What you will do - Restate all data exactly. No images.

(Beginning of Data listing)

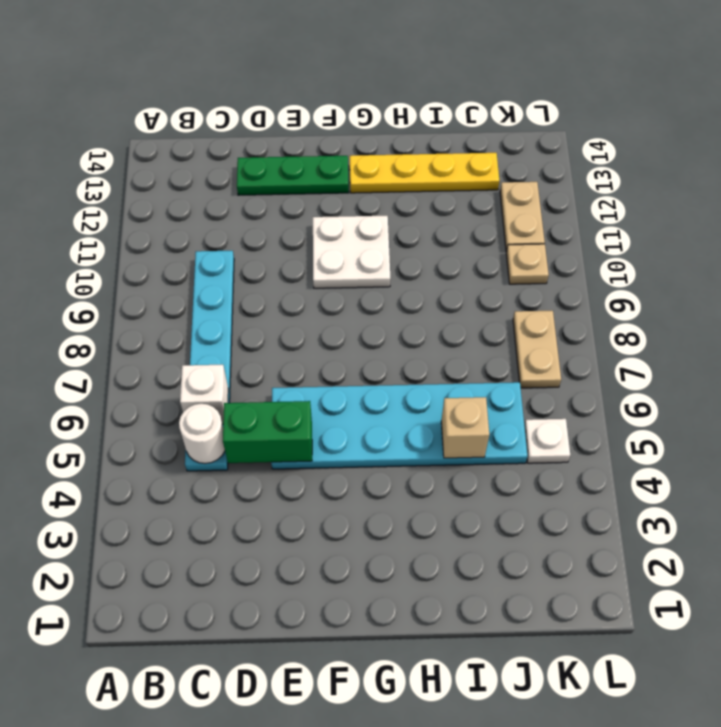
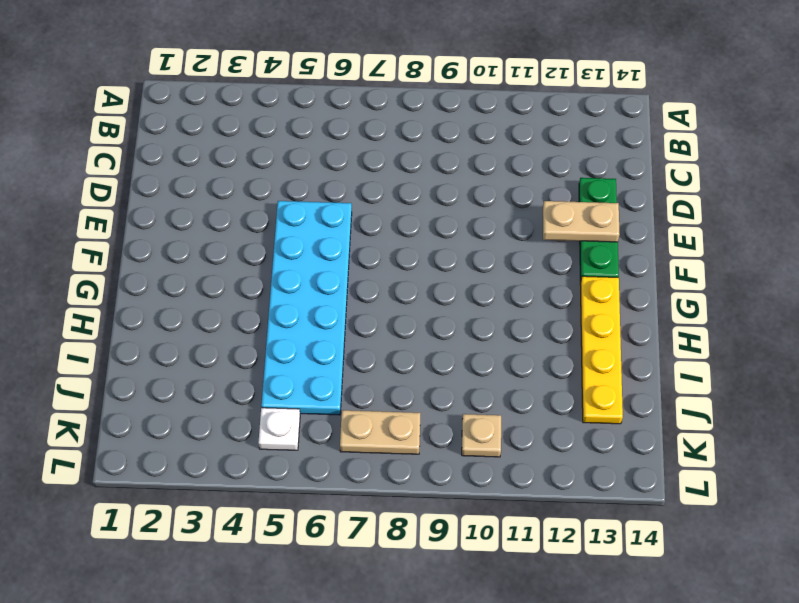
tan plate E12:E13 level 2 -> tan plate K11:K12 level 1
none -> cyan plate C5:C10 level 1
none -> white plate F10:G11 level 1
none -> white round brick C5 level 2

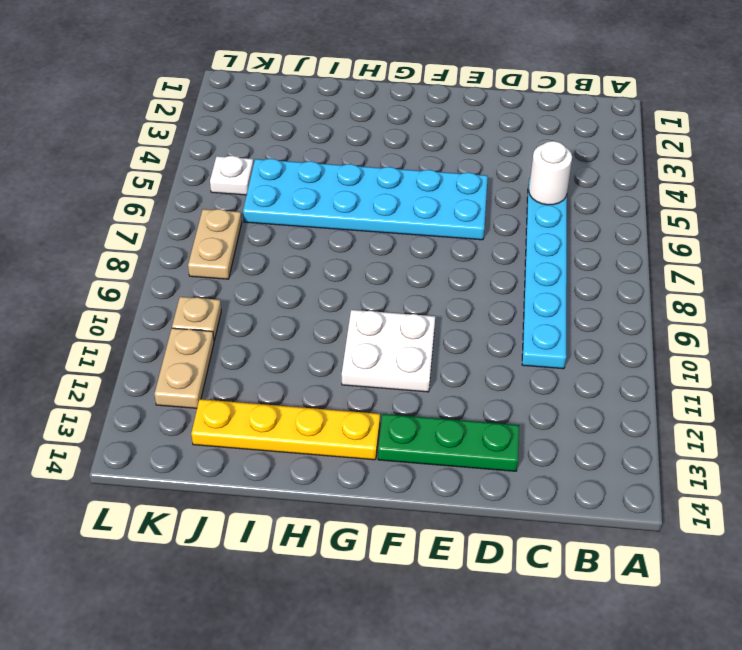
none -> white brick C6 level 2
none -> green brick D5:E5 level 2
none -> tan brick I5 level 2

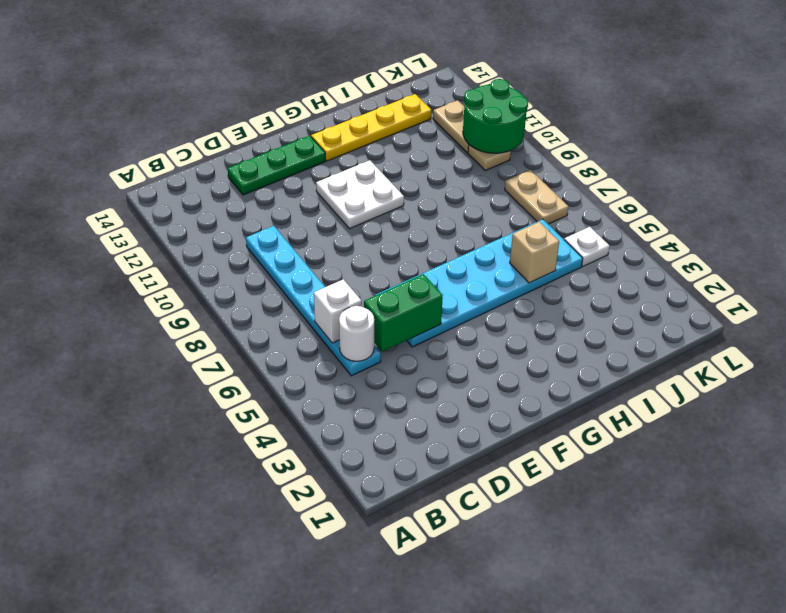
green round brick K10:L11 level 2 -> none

(End of Data listing)

Exercise output -
tan plate E12:E13 level 2 -> tan plate K11:K12 level 1
none -> cyan plate C5:C10 level 1
none -> white plate F10:G11 level 1
none -> white round brick C5 level 2

none -> white brick C6 level 2
none -> green brick D5:E5 level 2
none -> tan brick I5 level 2

green round brick K10:L11 level 2 -> none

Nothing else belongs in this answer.